* Requirement: Could you return each line from the one bearing "SCALE1 pin GND: GND -> 5V" through the last line of the entries, exactly as it stands, with no pictures?

* Data to use:
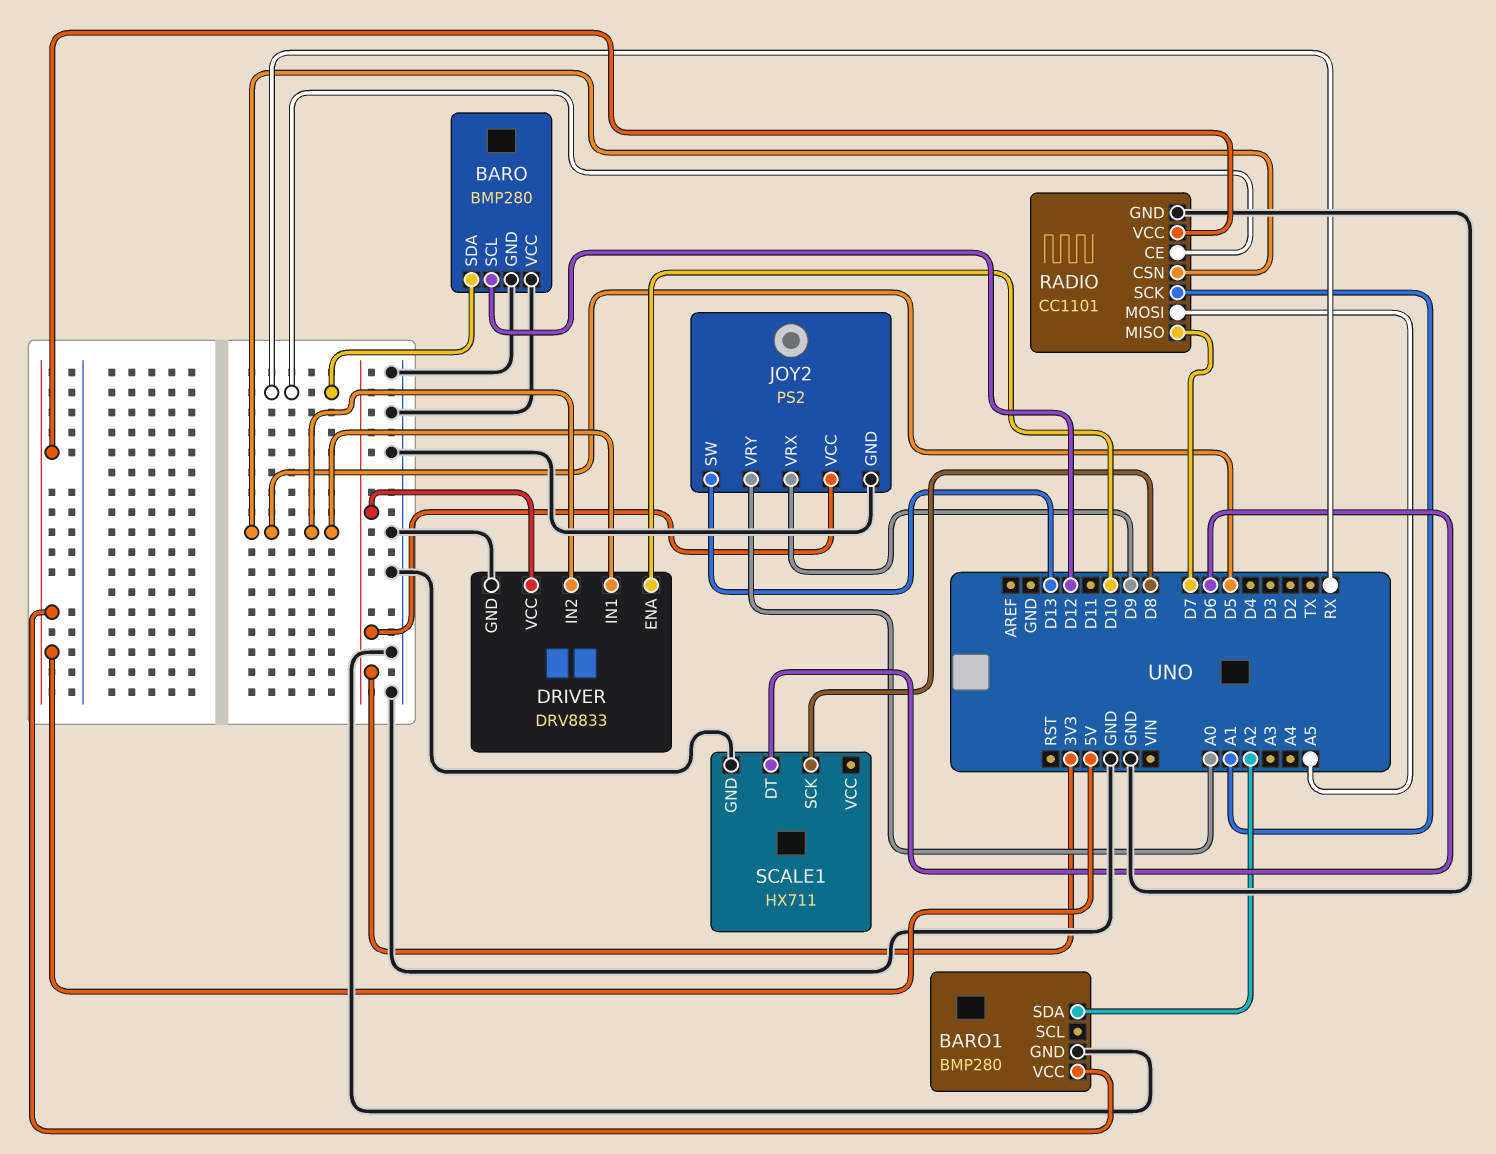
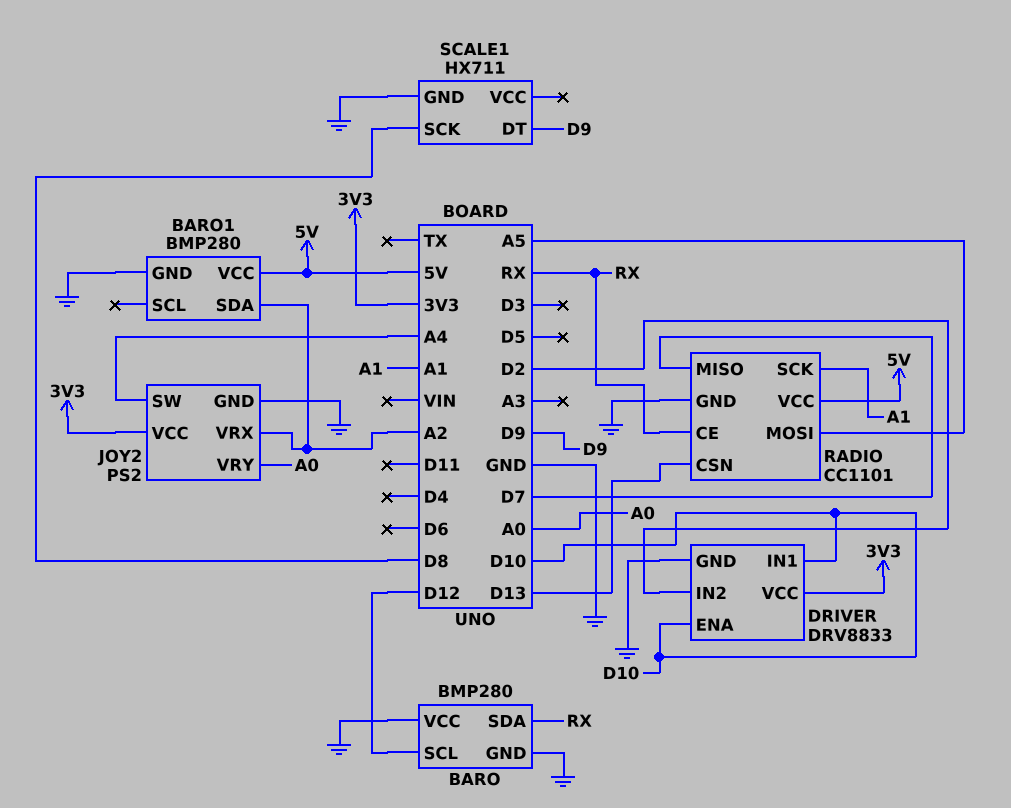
DRIVER pin IN1: D5 -> D10
DRIVER pin IN2: D5 -> D2
JOY2 pin SW: D13 -> A4
JOY2 pin VRX: D9 -> A2
RADIO pin CSN: D5 -> D13
SCALE1 pin DT: D6 -> D9

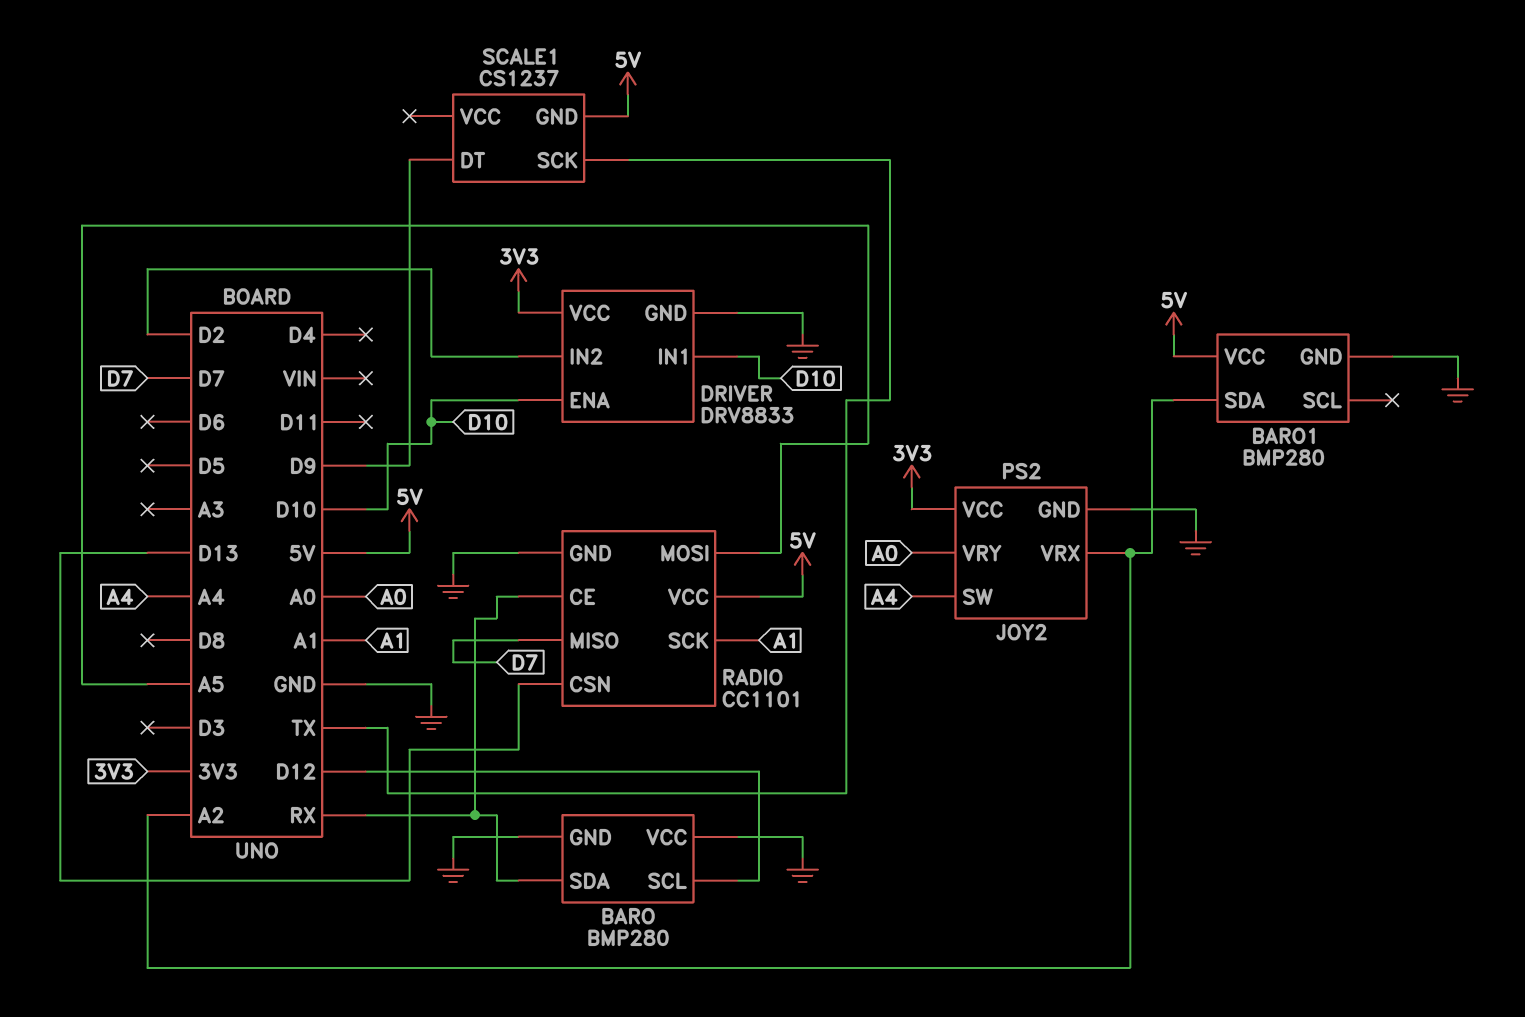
SCALE1: HX711 -> CS1237
SCALE1 pin GND: GND -> 5V
SCALE1 pin SCK: D8 -> TX

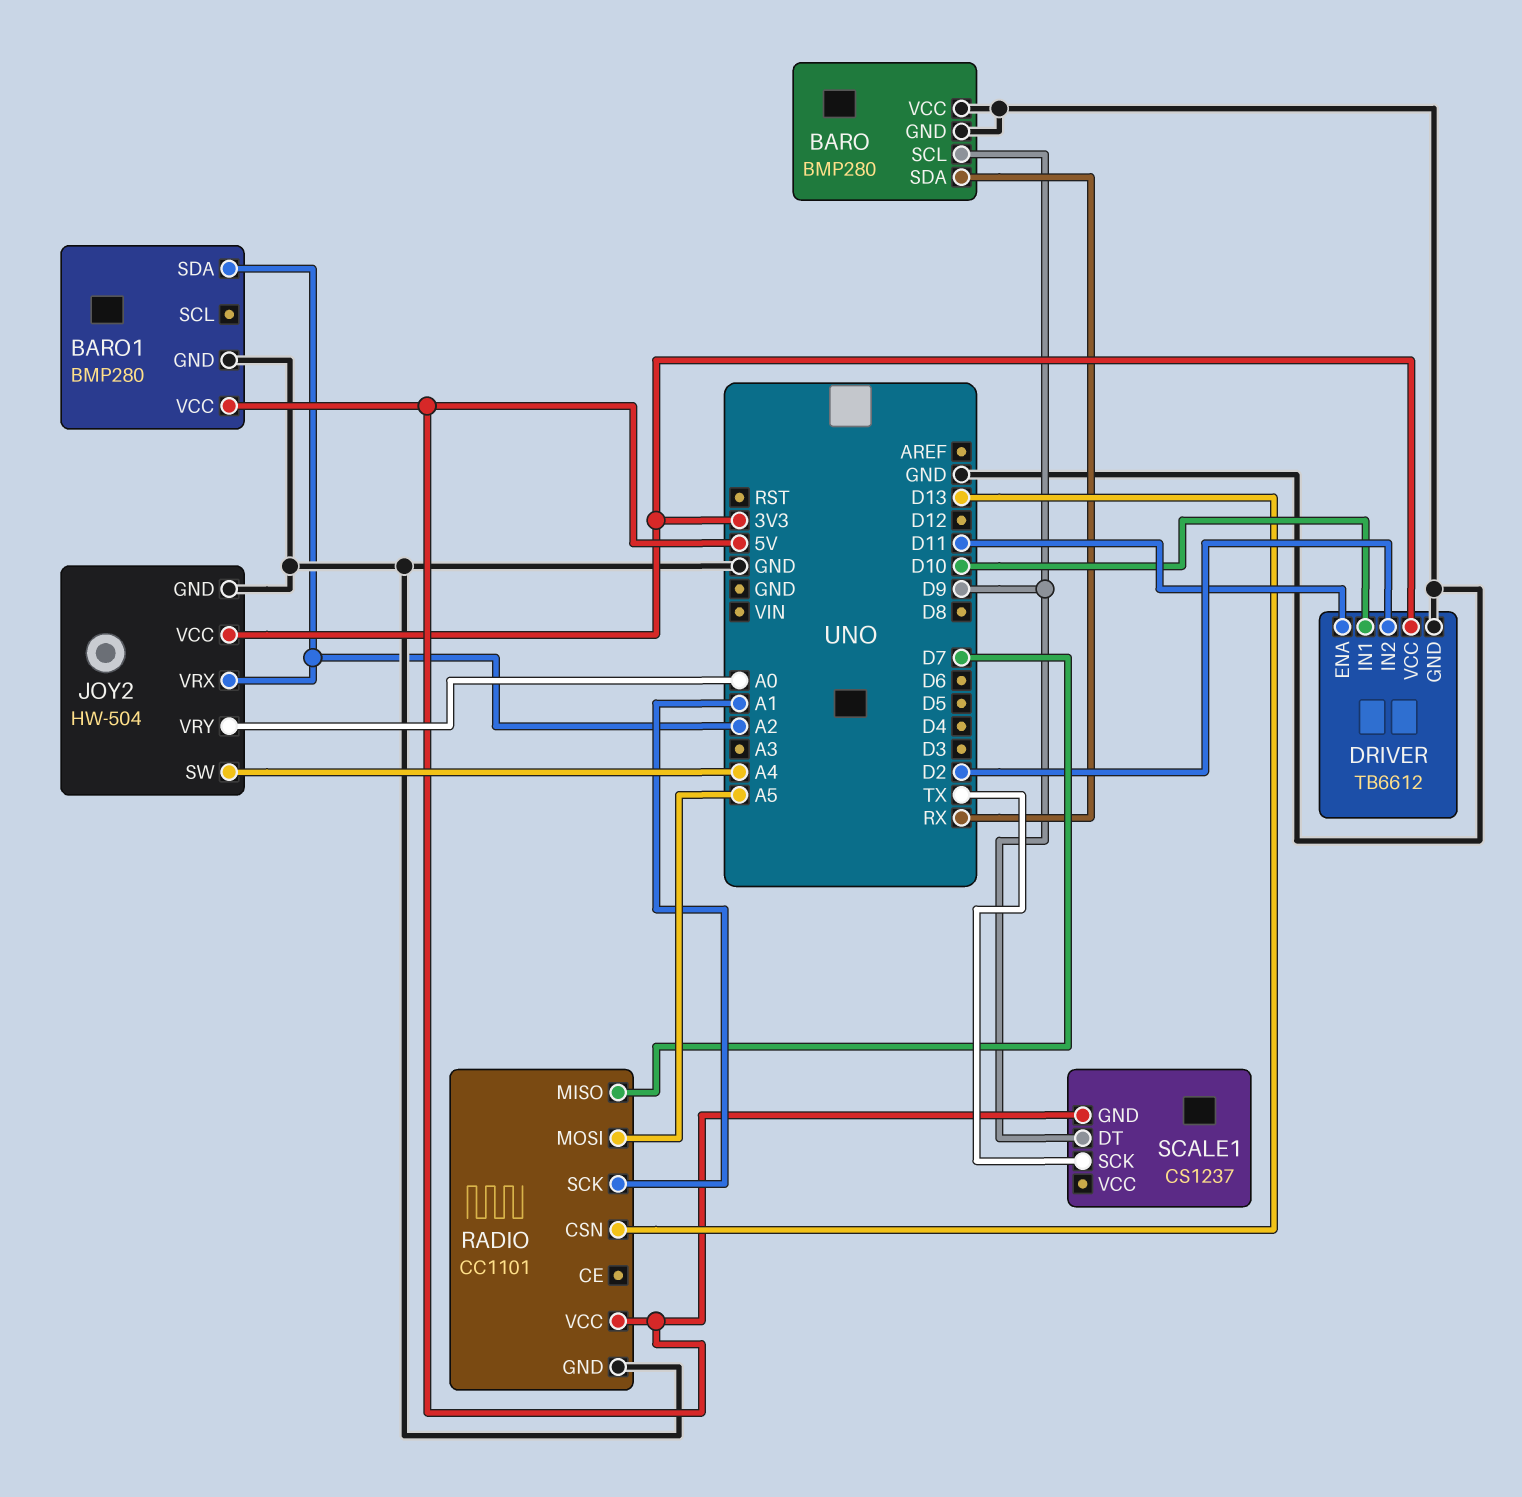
BARO pin SCL: D12 -> D9
DRIVER: DRV8833 -> TB6612
DRIVER pin ENA: D10 -> D11
JOY2: PS2 -> HW-504
RADIO pin CE: RX -> none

* Reply to the task:
SCALE1 pin GND: GND -> 5V
SCALE1 pin SCK: D8 -> TX

BARO pin SCL: D12 -> D9
DRIVER: DRV8833 -> TB6612
DRIVER pin ENA: D10 -> D11
JOY2: PS2 -> HW-504
RADIO pin CE: RX -> none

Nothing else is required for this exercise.